**What the exercise asks**: Each line below from the line with "cafe table: (88, 64) -> (113, 121), moved" to the line with "coffee table: (123, 132)" must be copied exactly, including those two, and no picture may appear in the copy.

**Excerpted records**:
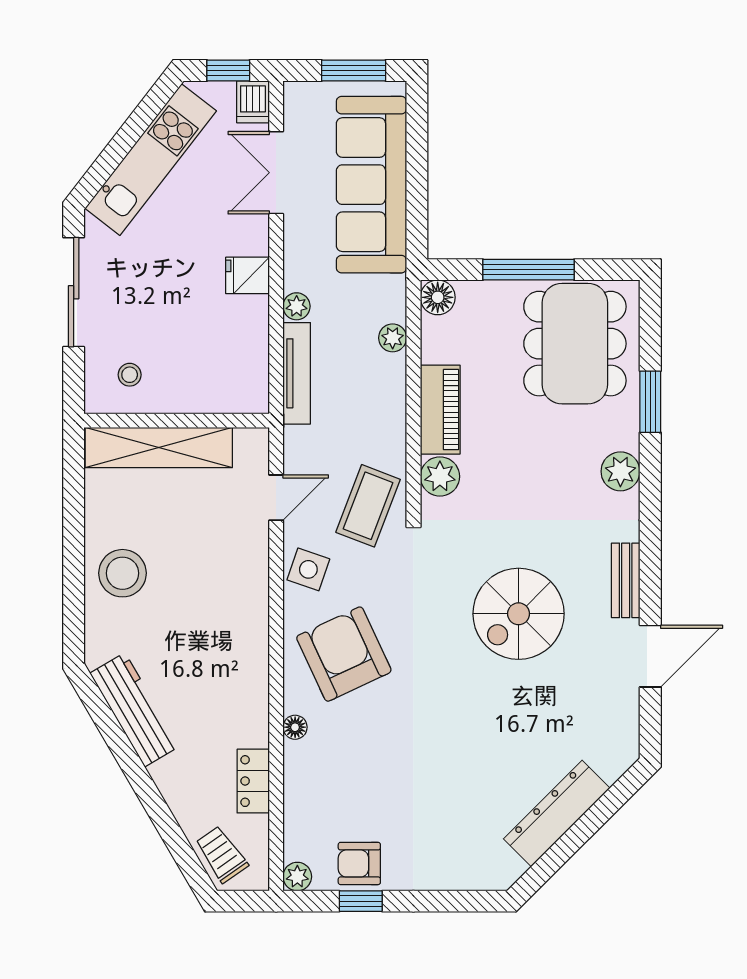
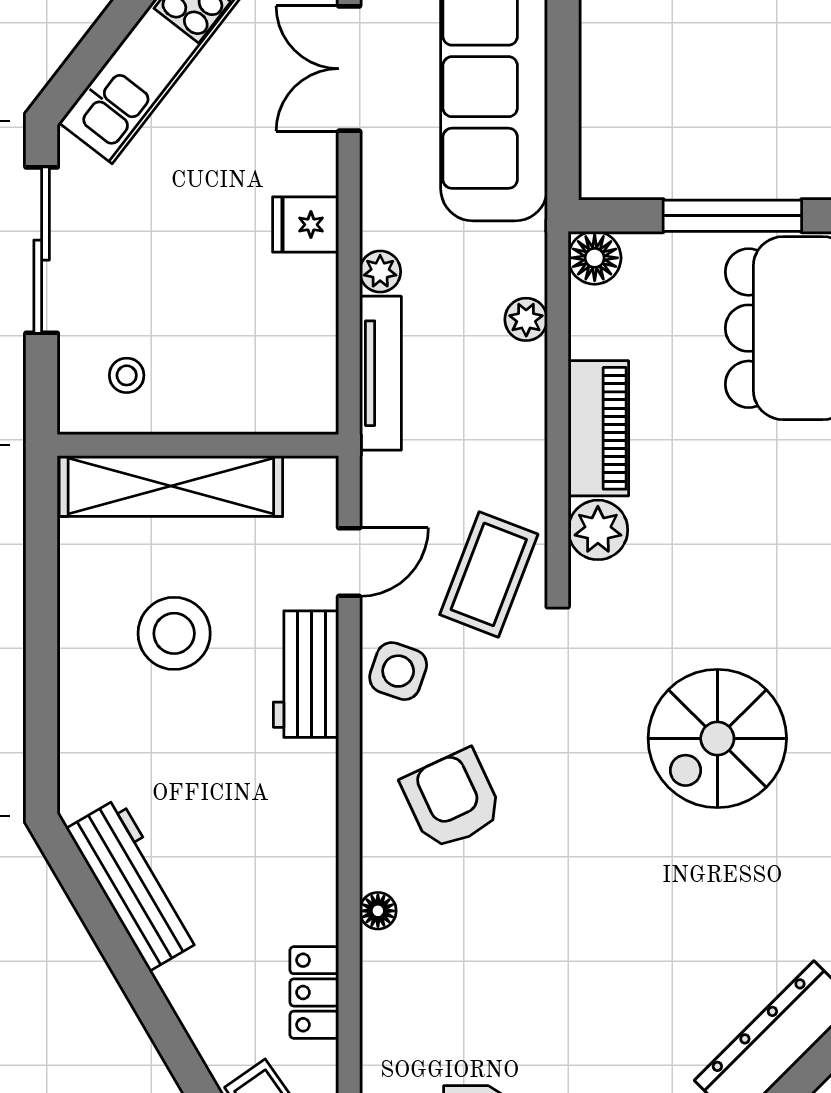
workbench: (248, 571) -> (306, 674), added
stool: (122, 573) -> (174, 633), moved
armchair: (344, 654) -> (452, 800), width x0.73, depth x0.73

==

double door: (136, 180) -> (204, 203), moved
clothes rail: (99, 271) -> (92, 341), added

...

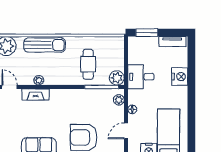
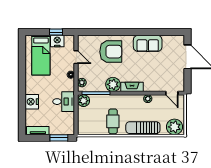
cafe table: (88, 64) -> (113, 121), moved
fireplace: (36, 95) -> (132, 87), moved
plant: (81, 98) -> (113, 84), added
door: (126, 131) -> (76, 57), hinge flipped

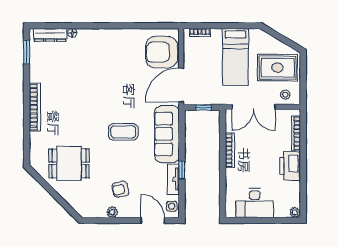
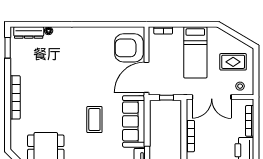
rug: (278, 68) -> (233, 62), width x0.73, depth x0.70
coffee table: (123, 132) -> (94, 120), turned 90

**Completed task**:
cafe table: (88, 64) -> (113, 121), moved
fireplace: (36, 95) -> (132, 87), moved
plant: (81, 98) -> (113, 84), added
door: (126, 131) -> (76, 57), hinge flipped

rug: (278, 68) -> (233, 62), width x0.73, depth x0.70
coffee table: (123, 132) -> (94, 120), turned 90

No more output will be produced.